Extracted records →
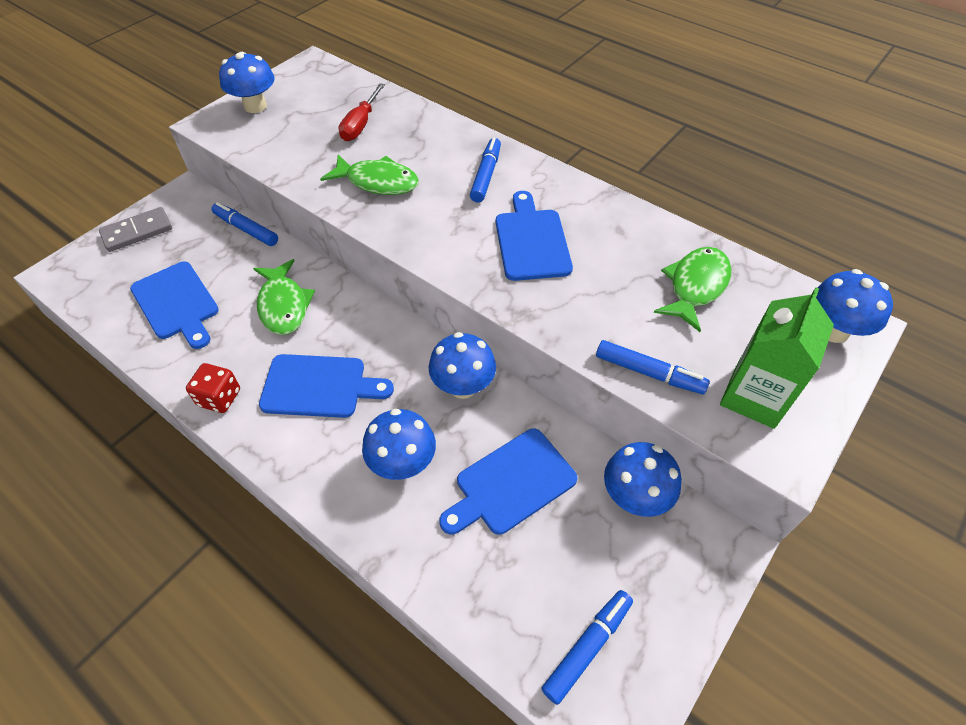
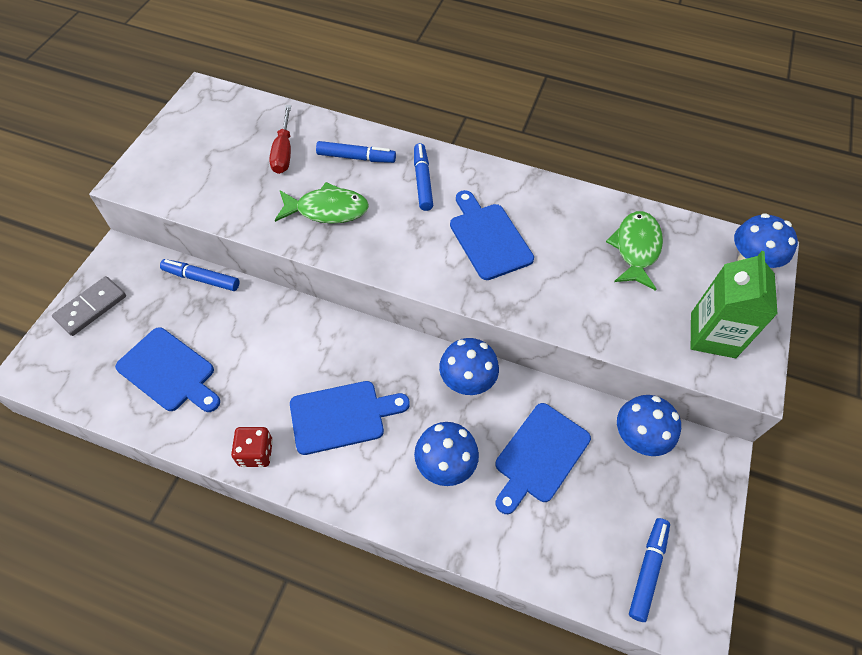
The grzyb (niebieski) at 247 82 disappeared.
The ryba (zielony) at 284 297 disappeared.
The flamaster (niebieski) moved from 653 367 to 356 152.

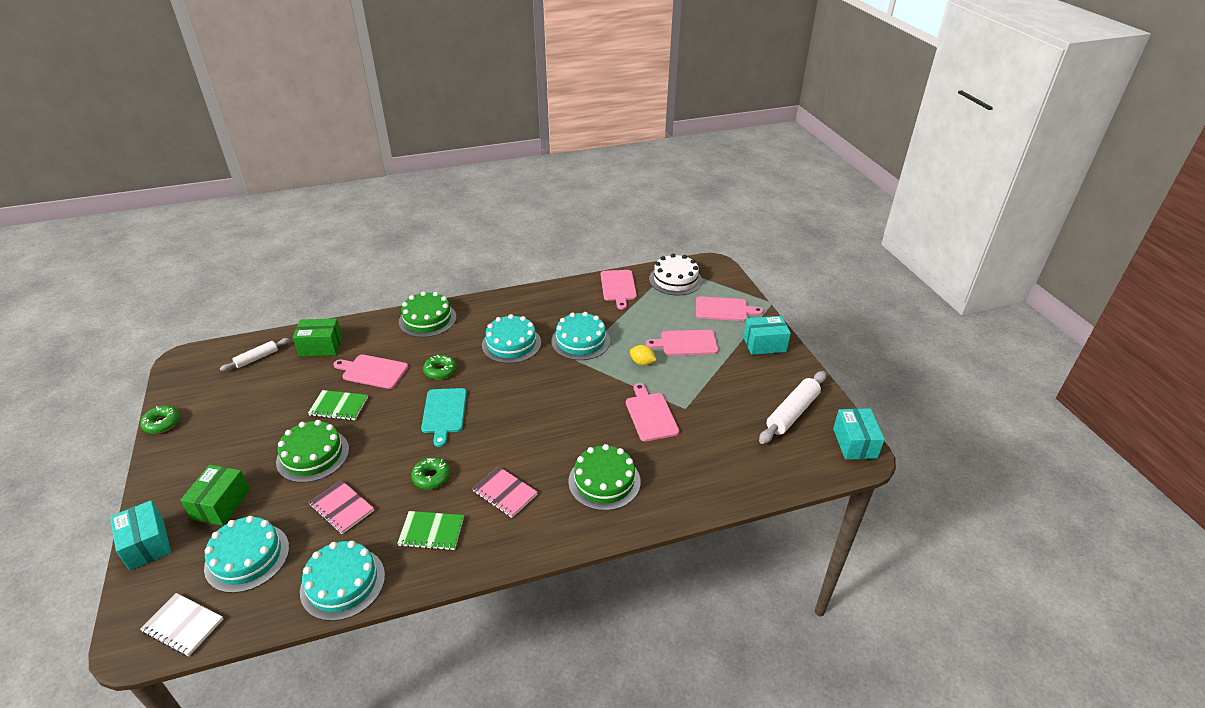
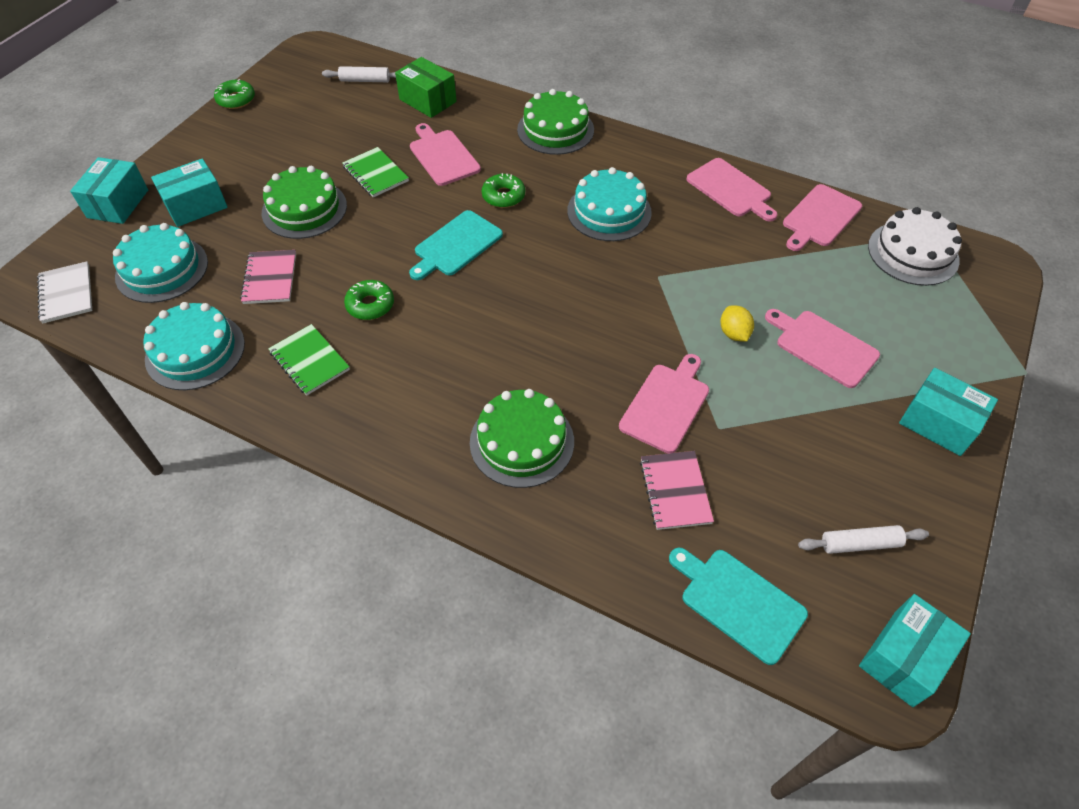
The tort (turkusowy) at 581 336 disappeared.
The deska do krojenia (turkusowy) at 738 606 appeared.
The zeszyt (różowy) moved from 505 492 to 677 490.
The deska do krojenia (różowy) moved from 730 308 to 731 190.
The pudełko (zielony) at 215 495 became the pudełko (turkusowy) at 189 193.
The wałek do ciasta (biały) at 792 407 changed to 0.59 times the size.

WORK ITEM → Give again exactly the lines from the one holding "The ryba (zielony) at 284 297 disappeared." to the final line of the records, both ends included, and nothing more. Pictures do not belong in the copy.

PROBLEM SOLUTION →
The ryba (zielony) at 284 297 disappeared.
The flamaster (niebieski) moved from 653 367 to 356 152.

The tort (turkusowy) at 581 336 disappeared.
The deska do krojenia (turkusowy) at 738 606 appeared.
The zeszyt (różowy) moved from 505 492 to 677 490.
The deska do krojenia (różowy) moved from 730 308 to 731 190.
The pudełko (zielony) at 215 495 became the pudełko (turkusowy) at 189 193.
The wałek do ciasta (biały) at 792 407 changed to 0.59 times the size.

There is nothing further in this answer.